TASK TO COMPLETE: Return the lines below that contain "DGND".

[Records from a dataset]
>>

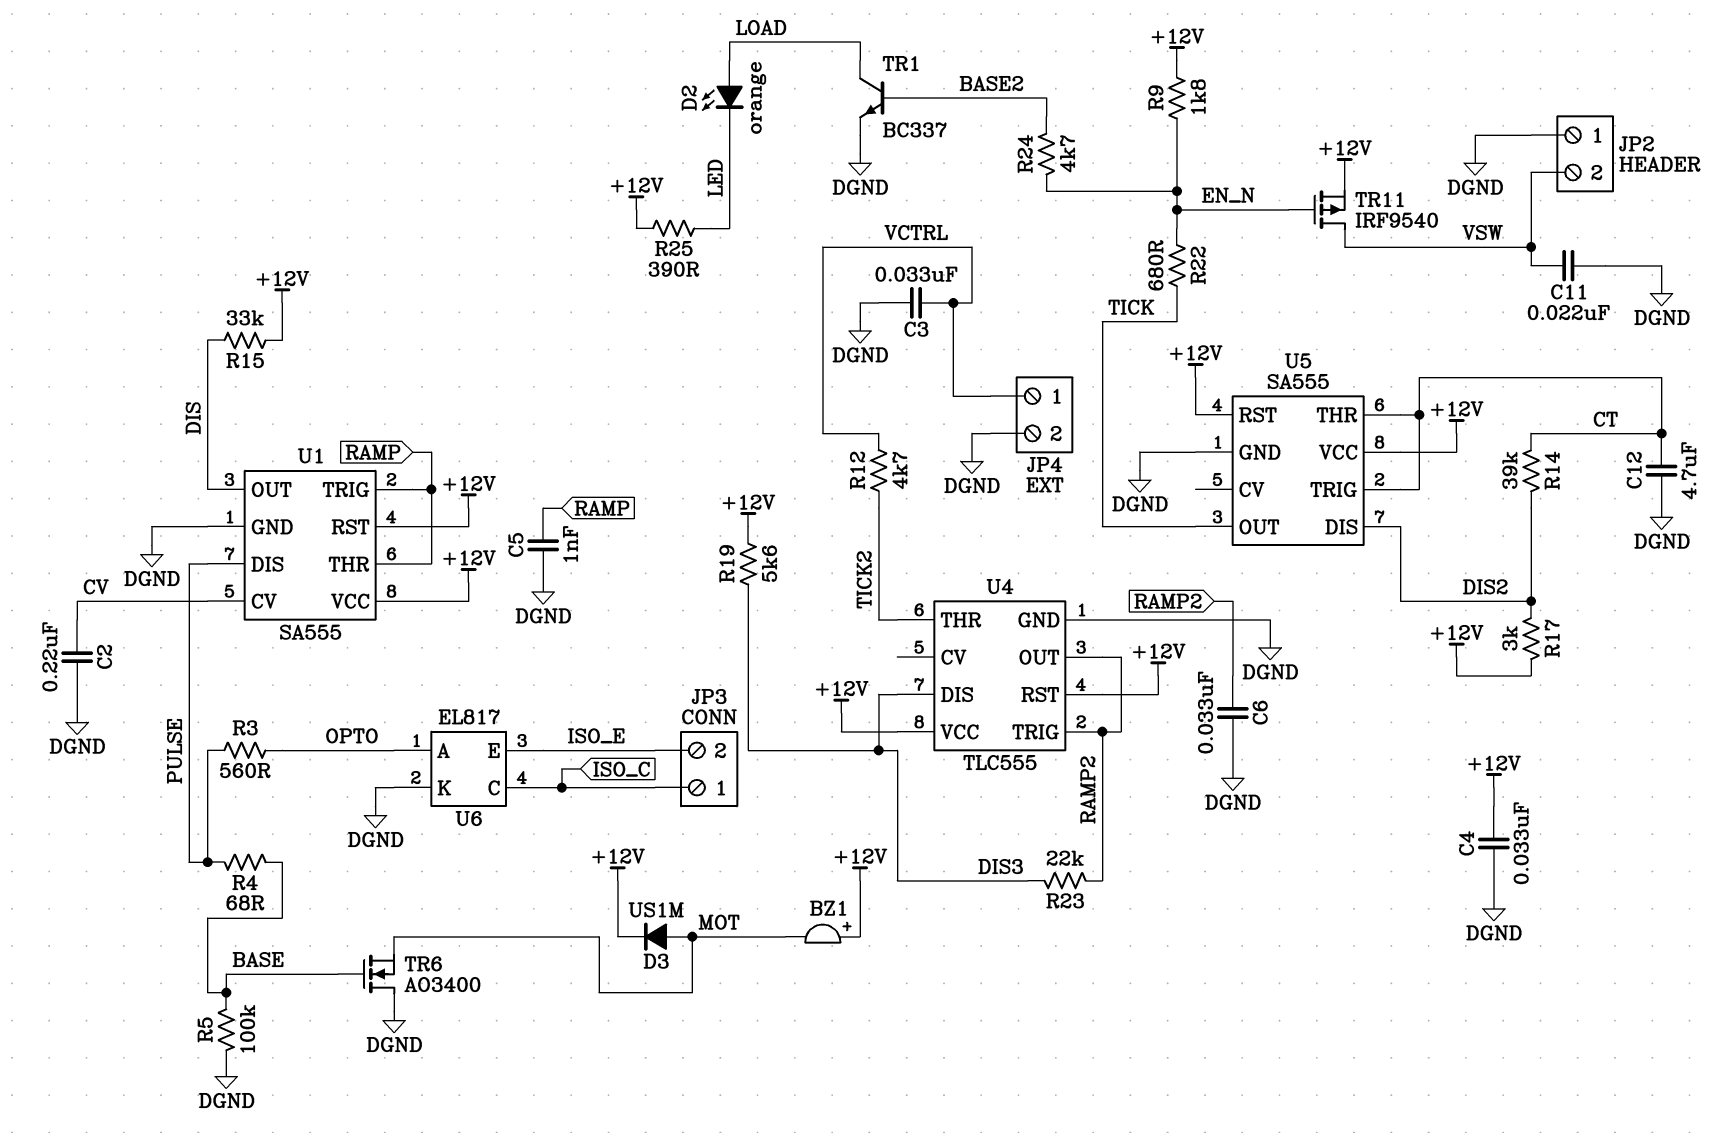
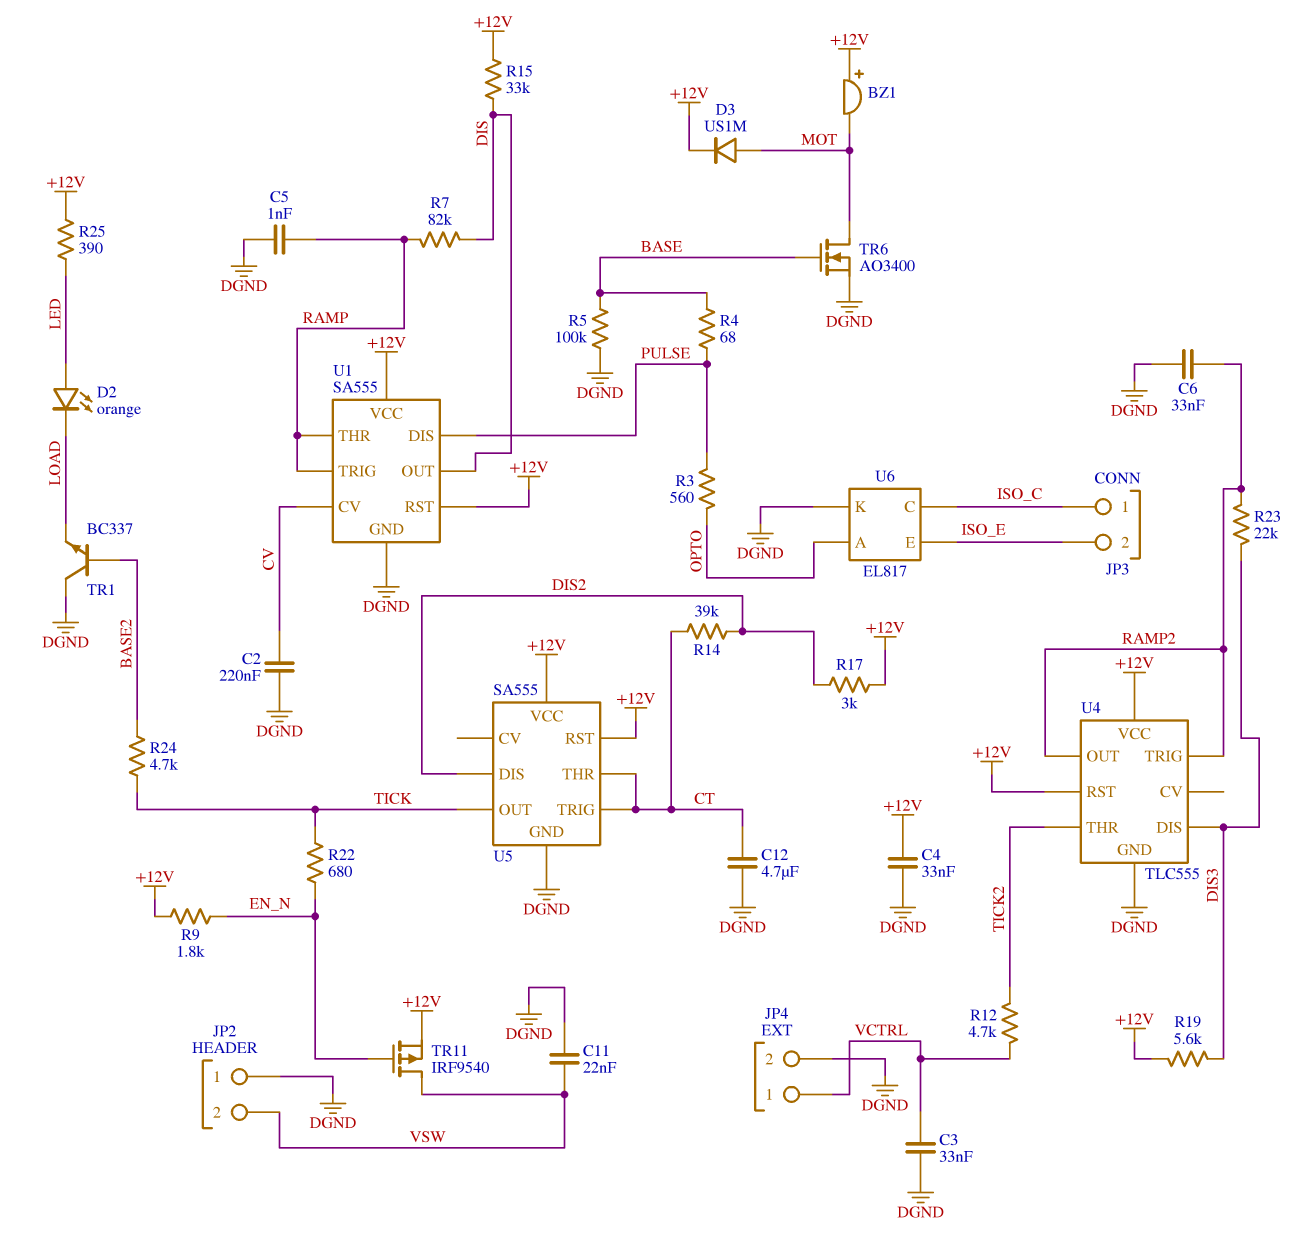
D2: LED orange (A LOAD, K LED) -> LED orange (A LED, K LOAD)
R7: none -> 82k (DIS, RAMP)
R24: 4.7k (BASE2, EN_N) -> 4.7k (BASE2, TICK)
TR1: NPN BC337 (B BASE2, C LOAD, E DGND) -> NPN BC337 (B BASE2, C DGND, E LOAD)
TR6: NMOS AO3400 (G BASE, D DGND, S MOT) -> NMOS AO3400 (G BASE, D MOT, S DGND)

<<

FINISHED TASK:
TR1: NPN BC337 (B BASE2, C LOAD, E DGND) -> NPN BC337 (B BASE2, C DGND, E LOAD)
TR6: NMOS AO3400 (G BASE, D DGND, S MOT) -> NMOS AO3400 (G BASE, D MOT, S DGND)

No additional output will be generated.